What you are asked to do
Go through the data and report each line that holds the string "MOSI".

*** Block opens ***

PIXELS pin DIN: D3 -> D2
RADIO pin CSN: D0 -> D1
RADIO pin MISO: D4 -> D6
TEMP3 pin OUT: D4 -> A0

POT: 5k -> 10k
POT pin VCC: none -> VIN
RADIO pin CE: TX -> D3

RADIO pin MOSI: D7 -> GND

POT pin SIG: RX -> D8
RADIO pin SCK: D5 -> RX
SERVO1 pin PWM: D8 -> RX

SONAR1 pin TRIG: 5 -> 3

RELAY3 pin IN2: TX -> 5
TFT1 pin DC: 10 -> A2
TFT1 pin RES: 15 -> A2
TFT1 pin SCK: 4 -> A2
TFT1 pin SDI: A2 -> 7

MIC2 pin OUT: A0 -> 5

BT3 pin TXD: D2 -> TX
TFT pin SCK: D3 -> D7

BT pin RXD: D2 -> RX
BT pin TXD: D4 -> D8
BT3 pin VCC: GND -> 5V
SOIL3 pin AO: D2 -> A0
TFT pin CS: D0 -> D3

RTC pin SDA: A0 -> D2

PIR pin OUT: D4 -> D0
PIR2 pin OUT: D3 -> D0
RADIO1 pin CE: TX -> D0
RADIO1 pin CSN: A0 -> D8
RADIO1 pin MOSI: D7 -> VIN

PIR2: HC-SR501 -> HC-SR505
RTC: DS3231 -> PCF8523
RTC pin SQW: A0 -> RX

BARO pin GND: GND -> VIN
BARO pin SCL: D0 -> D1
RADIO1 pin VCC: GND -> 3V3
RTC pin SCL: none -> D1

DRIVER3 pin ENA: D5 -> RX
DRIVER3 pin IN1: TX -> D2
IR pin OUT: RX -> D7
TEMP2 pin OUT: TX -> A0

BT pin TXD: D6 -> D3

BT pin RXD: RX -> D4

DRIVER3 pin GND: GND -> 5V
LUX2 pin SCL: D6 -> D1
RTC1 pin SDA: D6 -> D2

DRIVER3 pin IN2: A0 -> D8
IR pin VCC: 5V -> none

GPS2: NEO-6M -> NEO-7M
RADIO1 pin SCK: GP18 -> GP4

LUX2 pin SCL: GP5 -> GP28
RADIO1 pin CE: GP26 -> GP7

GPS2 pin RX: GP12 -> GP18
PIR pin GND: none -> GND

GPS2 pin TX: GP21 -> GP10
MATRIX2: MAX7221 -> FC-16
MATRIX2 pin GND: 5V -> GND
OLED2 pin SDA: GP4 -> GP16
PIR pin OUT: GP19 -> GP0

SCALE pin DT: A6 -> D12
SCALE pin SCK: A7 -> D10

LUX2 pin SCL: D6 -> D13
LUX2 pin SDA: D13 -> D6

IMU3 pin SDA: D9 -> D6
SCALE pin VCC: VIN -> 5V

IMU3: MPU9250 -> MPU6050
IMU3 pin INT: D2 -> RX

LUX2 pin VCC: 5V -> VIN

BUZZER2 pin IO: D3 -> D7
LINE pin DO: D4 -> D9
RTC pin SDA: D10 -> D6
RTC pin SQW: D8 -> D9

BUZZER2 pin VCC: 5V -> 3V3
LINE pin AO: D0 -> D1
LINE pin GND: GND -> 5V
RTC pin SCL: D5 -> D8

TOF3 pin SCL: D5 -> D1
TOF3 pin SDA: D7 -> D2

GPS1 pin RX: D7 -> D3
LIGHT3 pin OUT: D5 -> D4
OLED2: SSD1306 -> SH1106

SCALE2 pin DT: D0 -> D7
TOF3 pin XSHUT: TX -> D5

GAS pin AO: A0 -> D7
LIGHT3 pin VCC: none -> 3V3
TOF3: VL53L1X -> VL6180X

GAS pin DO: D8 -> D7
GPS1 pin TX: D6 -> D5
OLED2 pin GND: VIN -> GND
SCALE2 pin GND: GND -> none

*** Block closes ***

Task output
RADIO pin MOSI: D7 -> GND
RADIO1 pin MOSI: D7 -> VIN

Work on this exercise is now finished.